## [The input]

________________

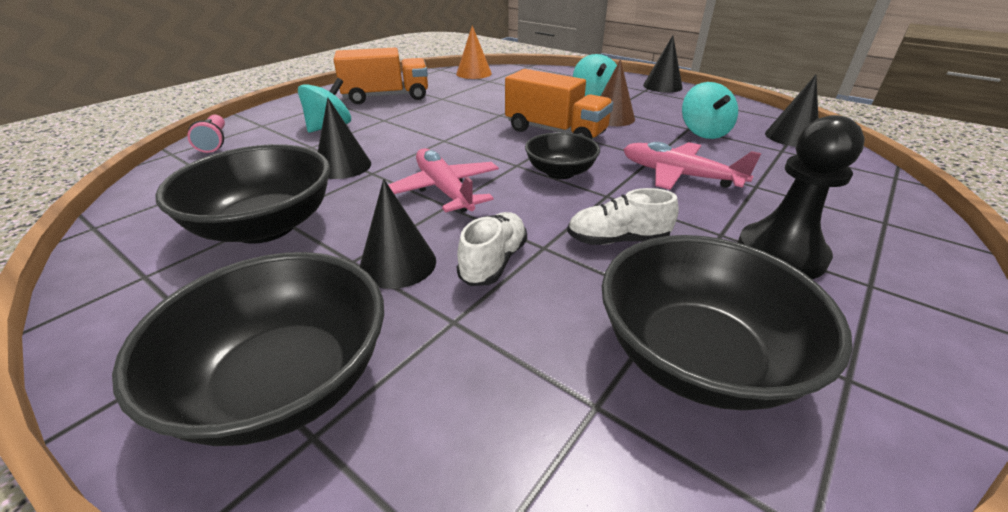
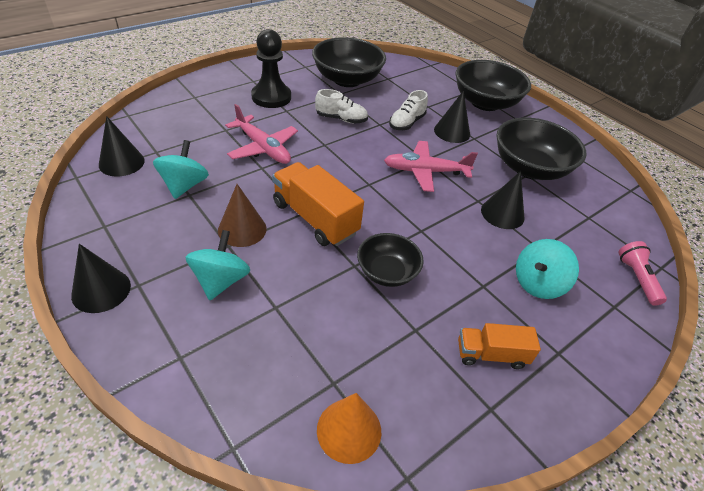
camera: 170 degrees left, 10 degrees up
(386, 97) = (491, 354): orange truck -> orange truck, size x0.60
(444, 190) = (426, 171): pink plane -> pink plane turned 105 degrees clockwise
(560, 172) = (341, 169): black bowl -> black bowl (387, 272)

________________

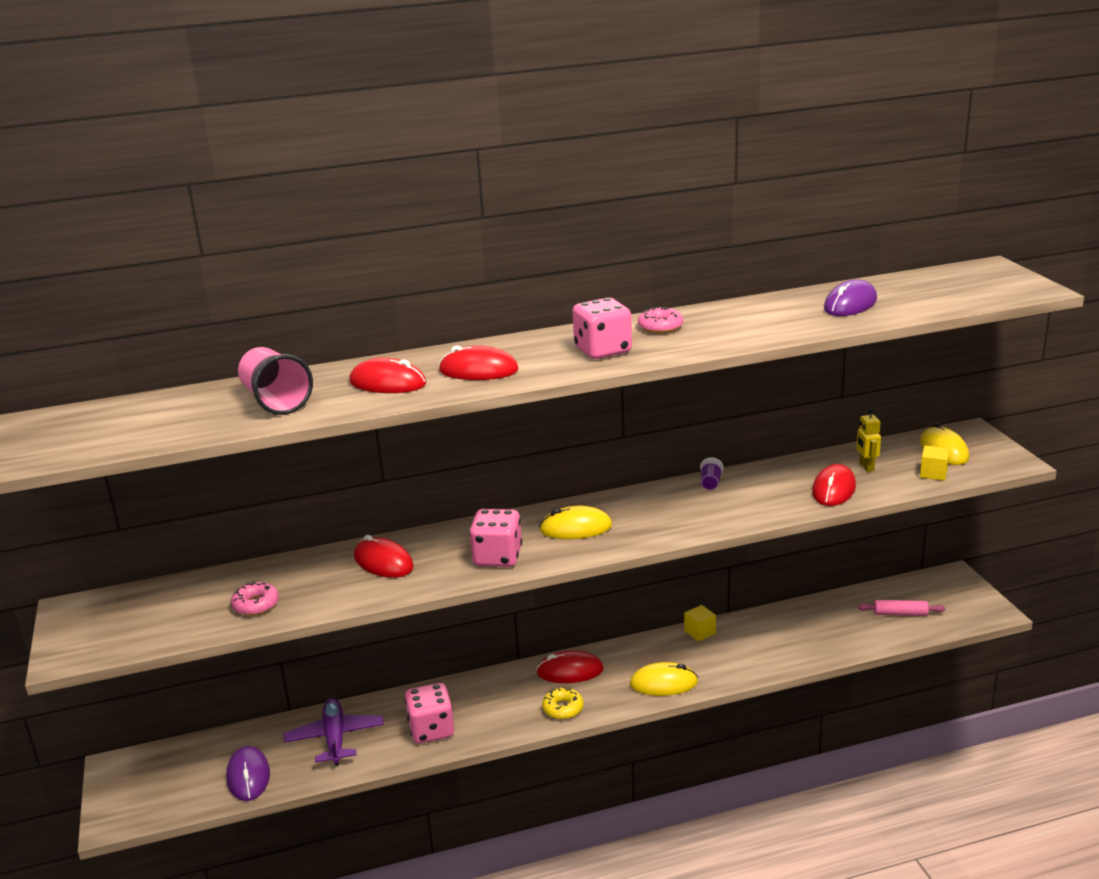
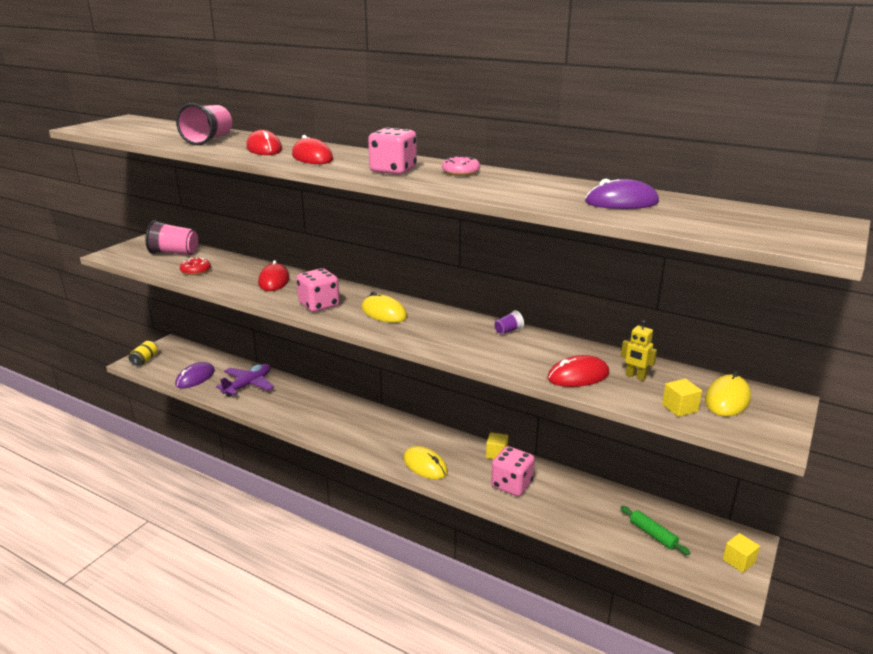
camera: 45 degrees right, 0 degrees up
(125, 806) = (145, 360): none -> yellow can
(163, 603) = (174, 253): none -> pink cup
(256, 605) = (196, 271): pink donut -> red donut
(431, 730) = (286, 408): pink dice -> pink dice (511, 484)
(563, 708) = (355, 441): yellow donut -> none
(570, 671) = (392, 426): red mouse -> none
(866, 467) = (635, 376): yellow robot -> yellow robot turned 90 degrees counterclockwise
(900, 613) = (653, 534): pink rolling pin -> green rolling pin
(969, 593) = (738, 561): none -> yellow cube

________________

## [Instructions to follow]
When a line in the material includes the word "none", copy it out.

## [Solution]
(125, 806) = (145, 360): none -> yellow can
(163, 603) = (174, 253): none -> pink cup
(563, 708) = (355, 441): yellow donut -> none
(570, 671) = (392, 426): red mouse -> none
(969, 593) = (738, 561): none -> yellow cube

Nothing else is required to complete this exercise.